--- SUPPLIED ENTRIES ---

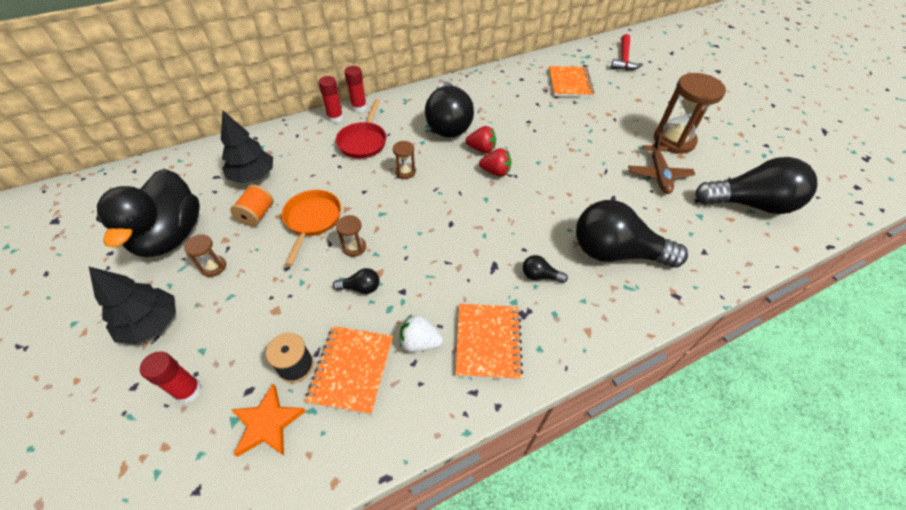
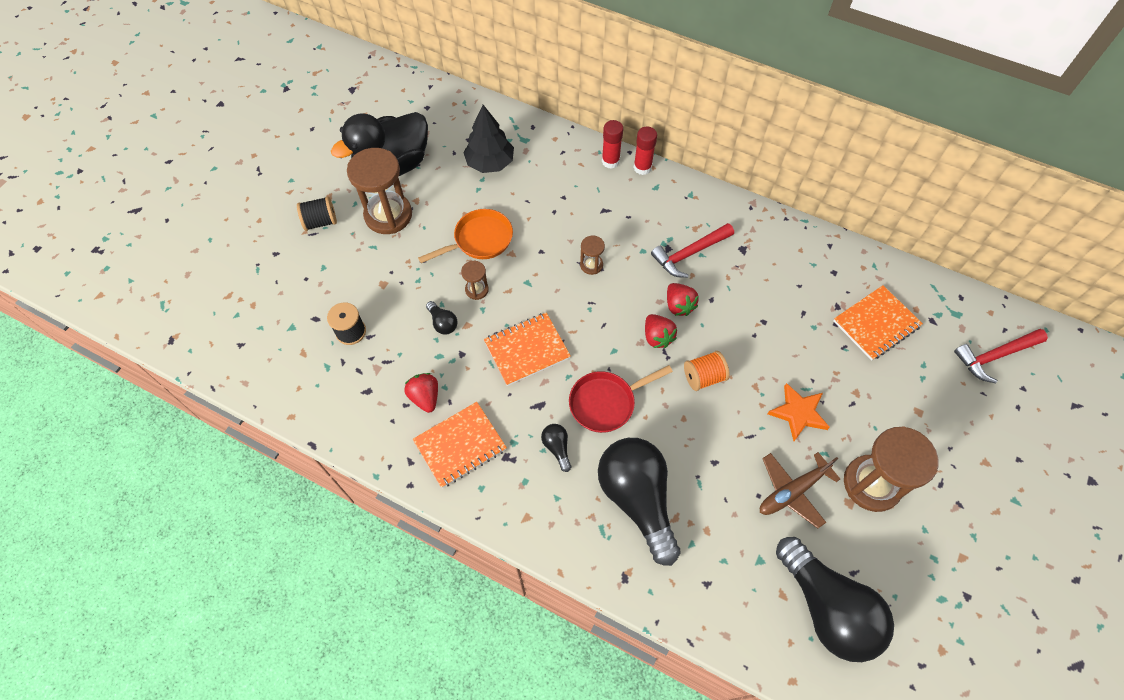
camera: 55 degrees right, 10 degrees up
(151, 324) = (320, 222): black tree -> black spool
(189, 391) = (293, 285): red glue stick -> none
(213, 267) = (388, 215): brown hourglass -> brown hourglass, size x2.14
(257, 215) = (454, 200): orange spool -> orange spool (703, 377)
(267, 423) = (302, 348): orange star -> orange star (798, 413)
(352, 370) = (372, 368): orange notebook -> orange notebook (527, 350)
(363, 141) = (600, 205): red pan -> red pan (606, 403)
(419, 342) = (425, 397): white strawberry -> red strawberry
(448, 124) = (689, 254): black light bulb -> red hammer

---

### EXERCISE
Retype the data shown above exactly, excluding any picture it contains.

### EXERCISE RESULT
camera: 55 degrees right, 10 degrees up
(151, 324) = (320, 222): black tree -> black spool
(189, 391) = (293, 285): red glue stick -> none
(213, 267) = (388, 215): brown hourglass -> brown hourglass, size x2.14
(257, 215) = (454, 200): orange spool -> orange spool (703, 377)
(267, 423) = (302, 348): orange star -> orange star (798, 413)
(352, 370) = (372, 368): orange notebook -> orange notebook (527, 350)
(363, 141) = (600, 205): red pan -> red pan (606, 403)
(419, 342) = (425, 397): white strawberry -> red strawberry
(448, 124) = (689, 254): black light bulb -> red hammer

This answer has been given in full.